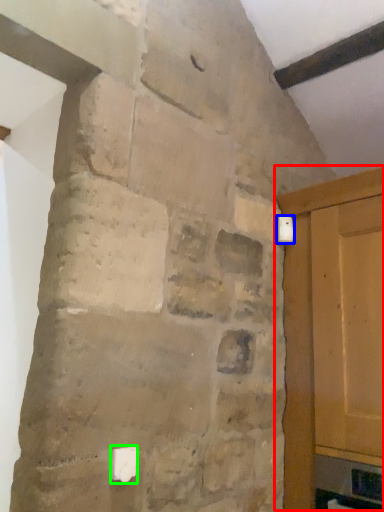
Question: Which is nearer to the door (highlighted by a red box)? light switch (highlighted by a blue box) or light switch (highlighted by a green box).

Choices:
 (A) light switch
 (B) light switch

Answer: (A)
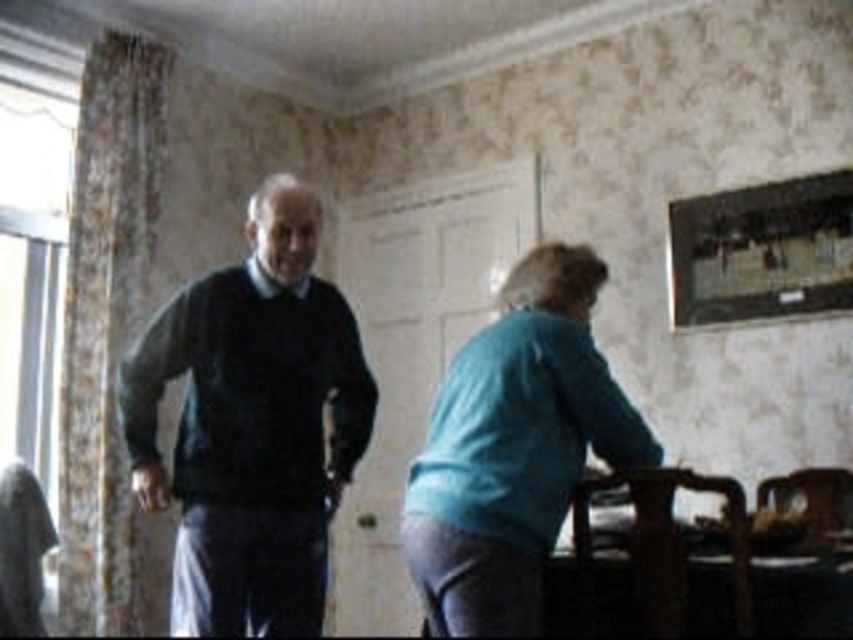
Does dark blue sweater at center have a lesser height compared to teal fabric skirt at lower right?

No.

Does dark blue sweater at center appear over teal fabric skirt at lower right?

No.

Does point (492, 467) come in front of point (514, 298)?

Yes, point (492, 467) is in front of point (514, 298).

Where is `dark blue sweater at center`? dark blue sweater at center is located at coordinates (514, 448).

Identify the location of dark blue sweater at center. The height and width of the screenshot is (640, 853). (514, 448).

Does dark blue sweater at center have a lesser width compared to dark gray sweater at center?

Correct, dark blue sweater at center's width is less than dark gray sweater at center's.

Which is in front, point (564, 278) or point (141, 394)?

Point (564, 278)

The image size is (853, 640). In order to click on dark blue sweater at center in this screenshot , I will do `click(514, 448)`.

From the picture: Is dark gray sweater at center bigger than teal fabric skirt at lower right?

Indeed, dark gray sweater at center has a larger size compared to teal fabric skirt at lower right.

Identify the location of dark gray sweater at center. (252, 426).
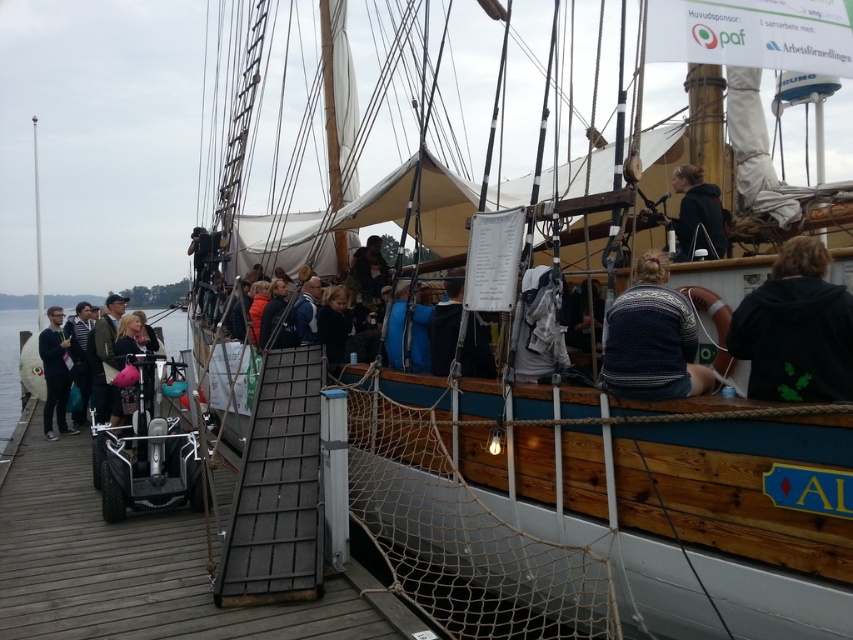
Question: Is metallic gray ramp at center positioned in front of dark gray fabric jacket at left?

Choices:
 (A) yes
 (B) no

Answer: (A)

Question: Which object is the farthest from the white wood mast at upper center?

Choices:
 (A) knitted sweater at center
 (B) dark gray fabric jacket at left
 (C) dark blue sweater at upper center

Answer: (A)

Question: Estimate the real-world distances between objects in this image. Which object is farther from the dark gray fabric jacket at left?

Choices:
 (A) matte black jacket at left
 (B) dark blue sweater at upper center
 (C) black hoodie at right

Answer: (C)

Question: Which of these objects is positioned farthest from the metallic gray ramp at center?

Choices:
 (A) knitted sweater at center
 (B) dark brown leather jacket at center

Answer: (B)

Question: Does clear blue water at lower left have a smaller size compared to dark gray fabric jacket at left?

Choices:
 (A) no
 (B) yes

Answer: (A)

Question: Does metallic gray ramp at center come behind dark blue sweater at upper center?

Choices:
 (A) no
 (B) yes

Answer: (A)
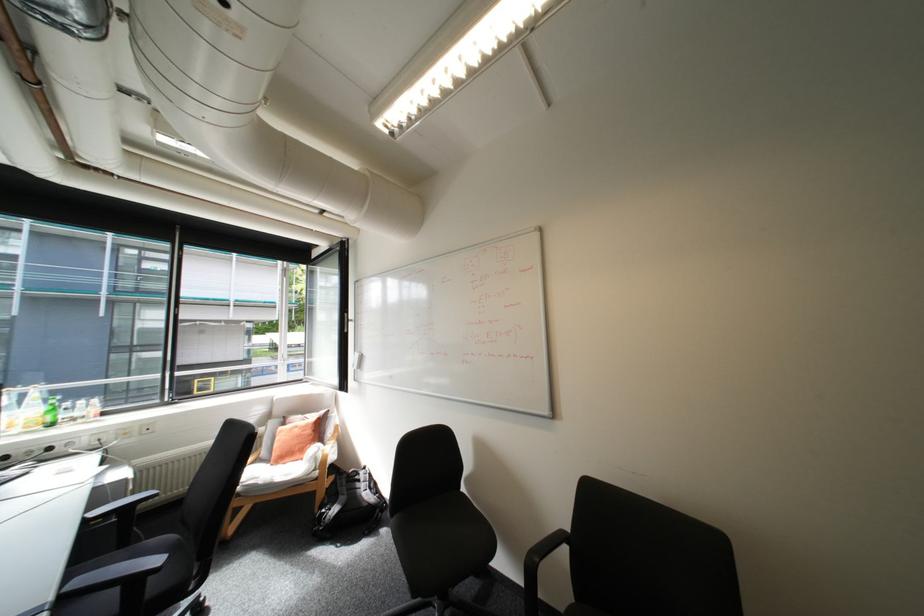
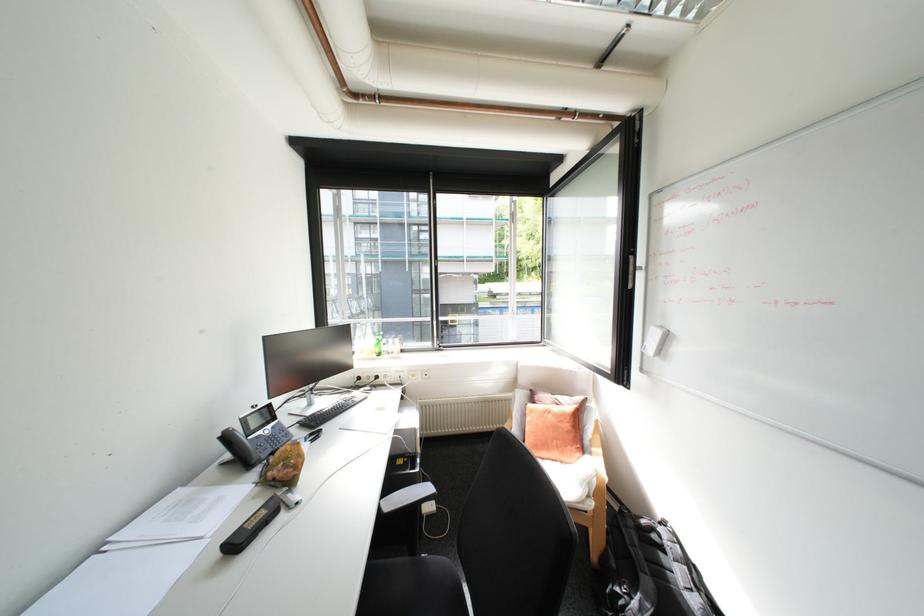
Where in the second image is the point corresponding to pixel 137 480 from the first image?

(424, 429)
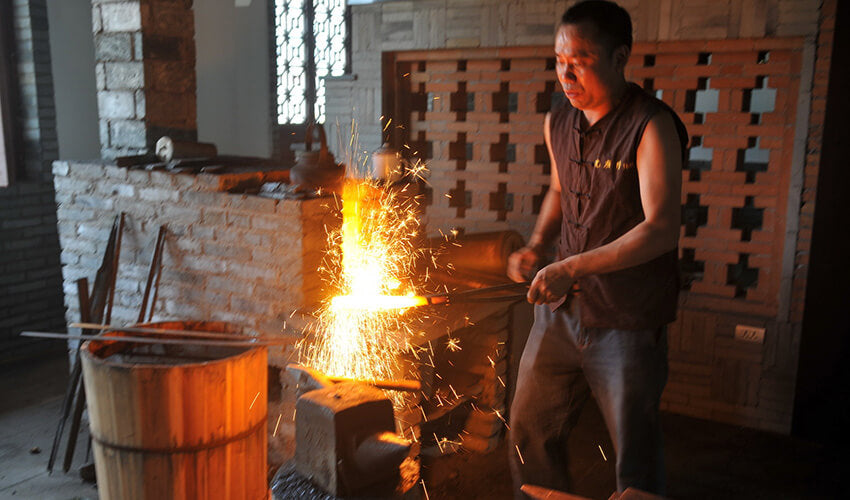
Identify the location of brick walls. (253, 273), (477, 115).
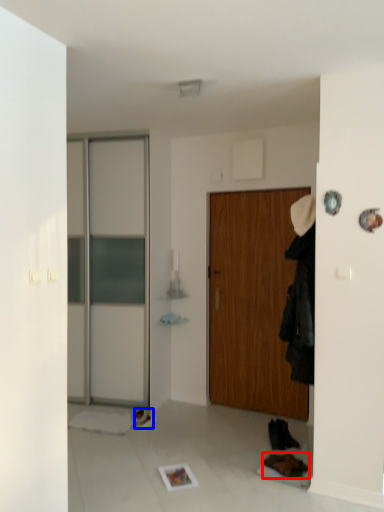
Question: Which object is closer to the camera taking this photo, shoe (highlighted by a red box) or shoe (highlighted by a blue box)?

Choices:
 (A) shoe
 (B) shoe

Answer: (A)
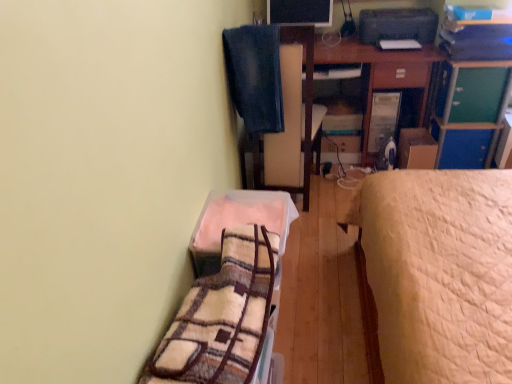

What you are asked to do
Rewrite the lines above with every "dark gray fabric jacket" changed to "charcoal fabric jacket" and nothing else altered. Leave the pictures out.

Expected answer
Question: Which is nearer to the door (highlighted by a red box)? light switch (highlighted by a blue box) or light switch (highlighted by a green box).

Choices:
 (A) light switch
 (B) light switch

Answer: (A)
Does dark blue sweater at center have a lesser height compared to teal fabric skirt at lower right?

No.

Does dark blue sweater at center appear over teal fabric skirt at lower right?

No.

Does point (492, 467) come in front of point (514, 298)?

Yes, point (492, 467) is in front of point (514, 298).

Where is `dark blue sweater at center`? dark blue sweater at center is located at coordinates (514, 448).

Identify the location of dark blue sweater at center. The height and width of the screenshot is (640, 853). (514, 448).

Does dark blue sweater at center have a lesser width compared to dark gray sweater at center?

Correct, dark blue sweater at center's width is less than dark gray sweater at center's.

Which is in front, point (564, 278) or point (141, 394)?

Point (564, 278)

The image size is (853, 640). In order to click on dark blue sweater at center in this screenshot , I will do `click(514, 448)`.

From the picture: Is dark gray sweater at center bigger than teal fabric skirt at lower right?

Indeed, dark gray sweater at center has a larger size compared to teal fabric skirt at lower right.

Identify the location of dark gray sweater at center. (252, 426).
Question: Is metallic gray ramp at center positioned in front of charcoal fabric jacket at left?

Choices:
 (A) yes
 (B) no

Answer: (A)

Question: Which object is the farthest from the white wood mast at upper center?

Choices:
 (A) knitted sweater at center
 (B) charcoal fabric jacket at left
 (C) dark blue sweater at upper center

Answer: (A)

Question: Estimate the real-world distances between objects in this image. Which object is farther from the charcoal fabric jacket at left?

Choices:
 (A) matte black jacket at left
 (B) dark blue sweater at upper center
 (C) black hoodie at right

Answer: (C)

Question: Which of these objects is positioned farthest from the metallic gray ramp at center?

Choices:
 (A) knitted sweater at center
 (B) dark brown leather jacket at center

Answer: (B)

Question: Does clear blue water at lower left have a smaller size compared to charcoal fabric jacket at left?

Choices:
 (A) no
 (B) yes

Answer: (A)

Question: Does metallic gray ramp at center come behind dark blue sweater at upper center?

Choices:
 (A) no
 (B) yes

Answer: (A)
Where in the second image is the point corresponding to pixel 137 480 from the first image?

(424, 429)
Identify the location of brick walls. (253, 273), (477, 115).
Question: Which object is closer to the camera taking this photo, shoe (highlighted by a red box) or shoe (highlighted by a blue box)?

Choices:
 (A) shoe
 (B) shoe

Answer: (A)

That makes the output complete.